EXERCISE REQUIREMENTS:
Out of the material that follows, write out exactly the lines from the line with "295, 509, 411]" to the line with "192, 251, 253]", both ends included, and no others.

DATASET:
..........

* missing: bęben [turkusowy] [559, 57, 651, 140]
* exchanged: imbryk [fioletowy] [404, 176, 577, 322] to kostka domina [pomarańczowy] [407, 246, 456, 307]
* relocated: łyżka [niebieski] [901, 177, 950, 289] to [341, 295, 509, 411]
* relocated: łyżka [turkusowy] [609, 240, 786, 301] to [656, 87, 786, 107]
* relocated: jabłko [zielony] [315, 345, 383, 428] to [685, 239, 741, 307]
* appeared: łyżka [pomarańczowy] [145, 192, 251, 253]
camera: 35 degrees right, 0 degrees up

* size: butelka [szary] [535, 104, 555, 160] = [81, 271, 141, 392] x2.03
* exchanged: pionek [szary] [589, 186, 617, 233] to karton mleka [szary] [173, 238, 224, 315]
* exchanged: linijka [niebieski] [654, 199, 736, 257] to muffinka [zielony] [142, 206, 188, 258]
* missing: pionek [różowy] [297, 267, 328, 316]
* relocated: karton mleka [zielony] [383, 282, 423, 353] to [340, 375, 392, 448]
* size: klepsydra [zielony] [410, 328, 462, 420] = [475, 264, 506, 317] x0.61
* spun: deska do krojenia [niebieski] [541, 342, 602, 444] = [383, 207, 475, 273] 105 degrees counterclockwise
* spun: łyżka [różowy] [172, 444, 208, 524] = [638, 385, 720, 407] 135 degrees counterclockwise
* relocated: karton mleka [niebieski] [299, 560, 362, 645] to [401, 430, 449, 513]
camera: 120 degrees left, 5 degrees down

..........

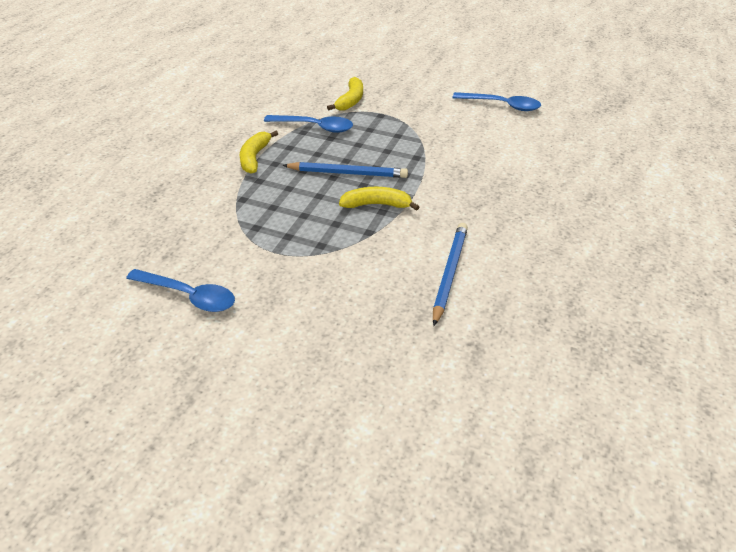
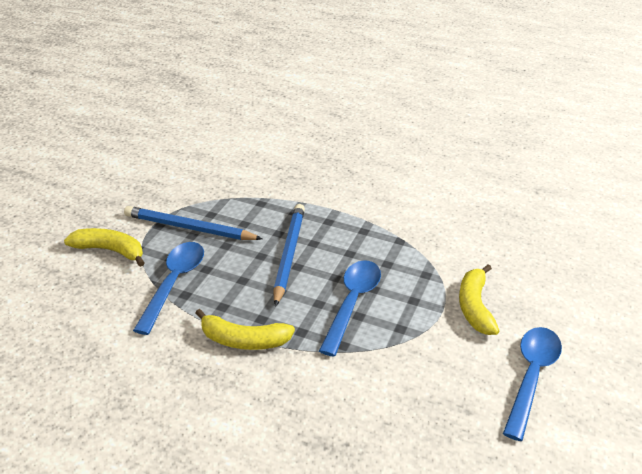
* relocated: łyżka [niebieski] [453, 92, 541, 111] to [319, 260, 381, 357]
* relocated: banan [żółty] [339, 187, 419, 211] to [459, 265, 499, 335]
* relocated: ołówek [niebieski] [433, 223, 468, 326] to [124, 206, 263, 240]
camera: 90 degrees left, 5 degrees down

..........

ANSWER FOR THIS EXERCISE:
* relocated: łyżka [niebieski] [901, 177, 950, 289] to [341, 295, 509, 411]
* relocated: łyżka [turkusowy] [609, 240, 786, 301] to [656, 87, 786, 107]
* relocated: jabłko [zielony] [315, 345, 383, 428] to [685, 239, 741, 307]
* appeared: łyżka [pomarańczowy] [145, 192, 251, 253]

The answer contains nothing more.